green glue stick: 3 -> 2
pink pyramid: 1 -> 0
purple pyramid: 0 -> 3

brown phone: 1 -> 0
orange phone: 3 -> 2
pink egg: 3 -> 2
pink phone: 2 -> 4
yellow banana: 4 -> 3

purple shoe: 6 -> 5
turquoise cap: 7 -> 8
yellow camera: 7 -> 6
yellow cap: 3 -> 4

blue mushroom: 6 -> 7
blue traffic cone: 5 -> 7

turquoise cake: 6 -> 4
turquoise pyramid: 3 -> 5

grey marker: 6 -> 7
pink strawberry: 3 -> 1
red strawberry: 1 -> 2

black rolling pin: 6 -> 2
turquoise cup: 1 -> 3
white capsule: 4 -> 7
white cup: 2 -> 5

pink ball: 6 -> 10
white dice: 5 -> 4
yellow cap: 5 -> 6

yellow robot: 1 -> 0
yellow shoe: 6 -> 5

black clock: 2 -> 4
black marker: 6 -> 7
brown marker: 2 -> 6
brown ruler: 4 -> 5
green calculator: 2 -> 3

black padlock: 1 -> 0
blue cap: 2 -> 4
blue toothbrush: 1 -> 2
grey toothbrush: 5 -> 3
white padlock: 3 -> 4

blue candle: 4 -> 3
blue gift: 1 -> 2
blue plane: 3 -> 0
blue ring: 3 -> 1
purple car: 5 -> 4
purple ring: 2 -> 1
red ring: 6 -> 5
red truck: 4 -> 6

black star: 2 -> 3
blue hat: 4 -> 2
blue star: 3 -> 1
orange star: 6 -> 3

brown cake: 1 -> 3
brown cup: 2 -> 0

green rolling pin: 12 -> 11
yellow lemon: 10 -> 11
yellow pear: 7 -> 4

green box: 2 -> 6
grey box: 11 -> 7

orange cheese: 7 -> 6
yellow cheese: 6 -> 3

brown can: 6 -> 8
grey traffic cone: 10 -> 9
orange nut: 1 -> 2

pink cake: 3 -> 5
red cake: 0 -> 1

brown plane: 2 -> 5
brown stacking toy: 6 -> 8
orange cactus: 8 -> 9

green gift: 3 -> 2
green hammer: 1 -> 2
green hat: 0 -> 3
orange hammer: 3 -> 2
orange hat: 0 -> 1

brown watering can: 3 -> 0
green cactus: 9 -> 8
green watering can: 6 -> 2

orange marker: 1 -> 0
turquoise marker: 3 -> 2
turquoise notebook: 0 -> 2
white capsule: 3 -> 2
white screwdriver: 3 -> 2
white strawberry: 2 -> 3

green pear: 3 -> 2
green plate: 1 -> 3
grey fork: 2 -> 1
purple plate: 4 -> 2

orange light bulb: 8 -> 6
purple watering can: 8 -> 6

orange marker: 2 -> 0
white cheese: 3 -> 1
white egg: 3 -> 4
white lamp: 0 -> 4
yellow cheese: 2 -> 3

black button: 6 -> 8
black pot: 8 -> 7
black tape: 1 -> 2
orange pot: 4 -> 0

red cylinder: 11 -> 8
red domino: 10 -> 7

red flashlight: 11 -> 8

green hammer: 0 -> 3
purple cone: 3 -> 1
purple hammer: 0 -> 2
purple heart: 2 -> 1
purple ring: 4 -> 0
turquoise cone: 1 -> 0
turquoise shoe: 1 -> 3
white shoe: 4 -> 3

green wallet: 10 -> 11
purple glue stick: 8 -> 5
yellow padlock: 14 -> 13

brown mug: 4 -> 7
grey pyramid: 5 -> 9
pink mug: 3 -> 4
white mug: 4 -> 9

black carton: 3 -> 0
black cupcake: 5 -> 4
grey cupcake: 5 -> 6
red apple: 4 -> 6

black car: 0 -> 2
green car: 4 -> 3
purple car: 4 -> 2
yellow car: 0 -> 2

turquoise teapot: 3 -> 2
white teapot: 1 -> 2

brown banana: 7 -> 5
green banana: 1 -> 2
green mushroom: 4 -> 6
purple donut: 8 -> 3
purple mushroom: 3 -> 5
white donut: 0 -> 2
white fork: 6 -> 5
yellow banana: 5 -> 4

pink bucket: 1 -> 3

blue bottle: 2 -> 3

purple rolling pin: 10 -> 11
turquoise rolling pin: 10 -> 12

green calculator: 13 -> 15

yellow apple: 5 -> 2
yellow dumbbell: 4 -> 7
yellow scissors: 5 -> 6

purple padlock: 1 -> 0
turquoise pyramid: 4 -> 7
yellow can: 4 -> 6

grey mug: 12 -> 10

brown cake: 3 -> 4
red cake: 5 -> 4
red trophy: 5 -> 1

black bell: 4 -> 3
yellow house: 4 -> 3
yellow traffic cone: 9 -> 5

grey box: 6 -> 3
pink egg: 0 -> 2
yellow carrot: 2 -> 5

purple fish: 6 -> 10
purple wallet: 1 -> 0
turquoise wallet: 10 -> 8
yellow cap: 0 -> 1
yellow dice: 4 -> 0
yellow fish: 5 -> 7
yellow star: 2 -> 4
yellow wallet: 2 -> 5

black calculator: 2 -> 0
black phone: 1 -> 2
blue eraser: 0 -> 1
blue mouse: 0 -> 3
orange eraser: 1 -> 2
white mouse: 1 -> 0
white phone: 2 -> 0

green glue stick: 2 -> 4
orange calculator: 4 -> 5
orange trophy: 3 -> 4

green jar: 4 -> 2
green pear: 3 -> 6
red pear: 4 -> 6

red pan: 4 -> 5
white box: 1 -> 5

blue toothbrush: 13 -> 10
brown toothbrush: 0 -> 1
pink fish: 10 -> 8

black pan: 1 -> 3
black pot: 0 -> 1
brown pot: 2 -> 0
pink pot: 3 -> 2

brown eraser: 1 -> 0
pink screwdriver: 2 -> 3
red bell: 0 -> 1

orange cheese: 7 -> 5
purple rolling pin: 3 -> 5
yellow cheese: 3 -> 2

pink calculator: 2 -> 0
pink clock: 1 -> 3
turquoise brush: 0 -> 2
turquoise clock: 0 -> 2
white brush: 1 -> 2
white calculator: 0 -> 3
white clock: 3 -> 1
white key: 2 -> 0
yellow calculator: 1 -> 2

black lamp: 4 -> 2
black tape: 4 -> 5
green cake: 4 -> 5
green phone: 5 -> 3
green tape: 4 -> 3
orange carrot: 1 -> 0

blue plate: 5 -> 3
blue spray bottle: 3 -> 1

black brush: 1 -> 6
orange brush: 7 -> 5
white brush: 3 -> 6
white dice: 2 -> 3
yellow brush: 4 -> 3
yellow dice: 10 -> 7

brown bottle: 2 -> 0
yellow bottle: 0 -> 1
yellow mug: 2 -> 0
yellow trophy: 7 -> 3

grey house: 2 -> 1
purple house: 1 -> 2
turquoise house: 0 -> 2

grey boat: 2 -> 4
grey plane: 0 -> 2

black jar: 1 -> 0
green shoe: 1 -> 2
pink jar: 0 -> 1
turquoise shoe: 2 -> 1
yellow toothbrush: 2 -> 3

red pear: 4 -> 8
============
Task statement —
Write out all the data again, exactly as it appears.

Expected output —
green glue stick: 3 -> 2
pink pyramid: 1 -> 0
purple pyramid: 0 -> 3

brown phone: 1 -> 0
orange phone: 3 -> 2
pink egg: 3 -> 2
pink phone: 2 -> 4
yellow banana: 4 -> 3

purple shoe: 6 -> 5
turquoise cap: 7 -> 8
yellow camera: 7 -> 6
yellow cap: 3 -> 4

blue mushroom: 6 -> 7
blue traffic cone: 5 -> 7

turquoise cake: 6 -> 4
turquoise pyramid: 3 -> 5

grey marker: 6 -> 7
pink strawberry: 3 -> 1
red strawberry: 1 -> 2

black rolling pin: 6 -> 2
turquoise cup: 1 -> 3
white capsule: 4 -> 7
white cup: 2 -> 5

pink ball: 6 -> 10
white dice: 5 -> 4
yellow cap: 5 -> 6

yellow robot: 1 -> 0
yellow shoe: 6 -> 5

black clock: 2 -> 4
black marker: 6 -> 7
brown marker: 2 -> 6
brown ruler: 4 -> 5
green calculator: 2 -> 3

black padlock: 1 -> 0
blue cap: 2 -> 4
blue toothbrush: 1 -> 2
grey toothbrush: 5 -> 3
white padlock: 3 -> 4

blue candle: 4 -> 3
blue gift: 1 -> 2
blue plane: 3 -> 0
blue ring: 3 -> 1
purple car: 5 -> 4
purple ring: 2 -> 1
red ring: 6 -> 5
red truck: 4 -> 6

black star: 2 -> 3
blue hat: 4 -> 2
blue star: 3 -> 1
orange star: 6 -> 3

brown cake: 1 -> 3
brown cup: 2 -> 0

green rolling pin: 12 -> 11
yellow lemon: 10 -> 11
yellow pear: 7 -> 4

green box: 2 -> 6
grey box: 11 -> 7

orange cheese: 7 -> 6
yellow cheese: 6 -> 3

brown can: 6 -> 8
grey traffic cone: 10 -> 9
orange nut: 1 -> 2

pink cake: 3 -> 5
red cake: 0 -> 1

brown plane: 2 -> 5
brown stacking toy: 6 -> 8
orange cactus: 8 -> 9

green gift: 3 -> 2
green hammer: 1 -> 2
green hat: 0 -> 3
orange hammer: 3 -> 2
orange hat: 0 -> 1

brown watering can: 3 -> 0
green cactus: 9 -> 8
green watering can: 6 -> 2

orange marker: 1 -> 0
turquoise marker: 3 -> 2
turquoise notebook: 0 -> 2
white capsule: 3 -> 2
white screwdriver: 3 -> 2
white strawberry: 2 -> 3

green pear: 3 -> 2
green plate: 1 -> 3
grey fork: 2 -> 1
purple plate: 4 -> 2

orange light bulb: 8 -> 6
purple watering can: 8 -> 6

orange marker: 2 -> 0
white cheese: 3 -> 1
white egg: 3 -> 4
white lamp: 0 -> 4
yellow cheese: 2 -> 3

black button: 6 -> 8
black pot: 8 -> 7
black tape: 1 -> 2
orange pot: 4 -> 0

red cylinder: 11 -> 8
red domino: 10 -> 7

red flashlight: 11 -> 8

green hammer: 0 -> 3
purple cone: 3 -> 1
purple hammer: 0 -> 2
purple heart: 2 -> 1
purple ring: 4 -> 0
turquoise cone: 1 -> 0
turquoise shoe: 1 -> 3
white shoe: 4 -> 3

green wallet: 10 -> 11
purple glue stick: 8 -> 5
yellow padlock: 14 -> 13

brown mug: 4 -> 7
grey pyramid: 5 -> 9
pink mug: 3 -> 4
white mug: 4 -> 9

black carton: 3 -> 0
black cupcake: 5 -> 4
grey cupcake: 5 -> 6
red apple: 4 -> 6

black car: 0 -> 2
green car: 4 -> 3
purple car: 4 -> 2
yellow car: 0 -> 2

turquoise teapot: 3 -> 2
white teapot: 1 -> 2

brown banana: 7 -> 5
green banana: 1 -> 2
green mushroom: 4 -> 6
purple donut: 8 -> 3
purple mushroom: 3 -> 5
white donut: 0 -> 2
white fork: 6 -> 5
yellow banana: 5 -> 4

pink bucket: 1 -> 3

blue bottle: 2 -> 3

purple rolling pin: 10 -> 11
turquoise rolling pin: 10 -> 12

green calculator: 13 -> 15

yellow apple: 5 -> 2
yellow dumbbell: 4 -> 7
yellow scissors: 5 -> 6

purple padlock: 1 -> 0
turquoise pyramid: 4 -> 7
yellow can: 4 -> 6

grey mug: 12 -> 10

brown cake: 3 -> 4
red cake: 5 -> 4
red trophy: 5 -> 1

black bell: 4 -> 3
yellow house: 4 -> 3
yellow traffic cone: 9 -> 5

grey box: 6 -> 3
pink egg: 0 -> 2
yellow carrot: 2 -> 5

purple fish: 6 -> 10
purple wallet: 1 -> 0
turquoise wallet: 10 -> 8
yellow cap: 0 -> 1
yellow dice: 4 -> 0
yellow fish: 5 -> 7
yellow star: 2 -> 4
yellow wallet: 2 -> 5

black calculator: 2 -> 0
black phone: 1 -> 2
blue eraser: 0 -> 1
blue mouse: 0 -> 3
orange eraser: 1 -> 2
white mouse: 1 -> 0
white phone: 2 -> 0

green glue stick: 2 -> 4
orange calculator: 4 -> 5
orange trophy: 3 -> 4

green jar: 4 -> 2
green pear: 3 -> 6
red pear: 4 -> 6

red pan: 4 -> 5
white box: 1 -> 5

blue toothbrush: 13 -> 10
brown toothbrush: 0 -> 1
pink fish: 10 -> 8

black pan: 1 -> 3
black pot: 0 -> 1
brown pot: 2 -> 0
pink pot: 3 -> 2

brown eraser: 1 -> 0
pink screwdriver: 2 -> 3
red bell: 0 -> 1

orange cheese: 7 -> 5
purple rolling pin: 3 -> 5
yellow cheese: 3 -> 2

pink calculator: 2 -> 0
pink clock: 1 -> 3
turquoise brush: 0 -> 2
turquoise clock: 0 -> 2
white brush: 1 -> 2
white calculator: 0 -> 3
white clock: 3 -> 1
white key: 2 -> 0
yellow calculator: 1 -> 2

black lamp: 4 -> 2
black tape: 4 -> 5
green cake: 4 -> 5
green phone: 5 -> 3
green tape: 4 -> 3
orange carrot: 1 -> 0

blue plate: 5 -> 3
blue spray bottle: 3 -> 1

black brush: 1 -> 6
orange brush: 7 -> 5
white brush: 3 -> 6
white dice: 2 -> 3
yellow brush: 4 -> 3
yellow dice: 10 -> 7

brown bottle: 2 -> 0
yellow bottle: 0 -> 1
yellow mug: 2 -> 0
yellow trophy: 7 -> 3

grey house: 2 -> 1
purple house: 1 -> 2
turquoise house: 0 -> 2

grey boat: 2 -> 4
grey plane: 0 -> 2

black jar: 1 -> 0
green shoe: 1 -> 2
pink jar: 0 -> 1
turquoise shoe: 2 -> 1
yellow toothbrush: 2 -> 3

red pear: 4 -> 8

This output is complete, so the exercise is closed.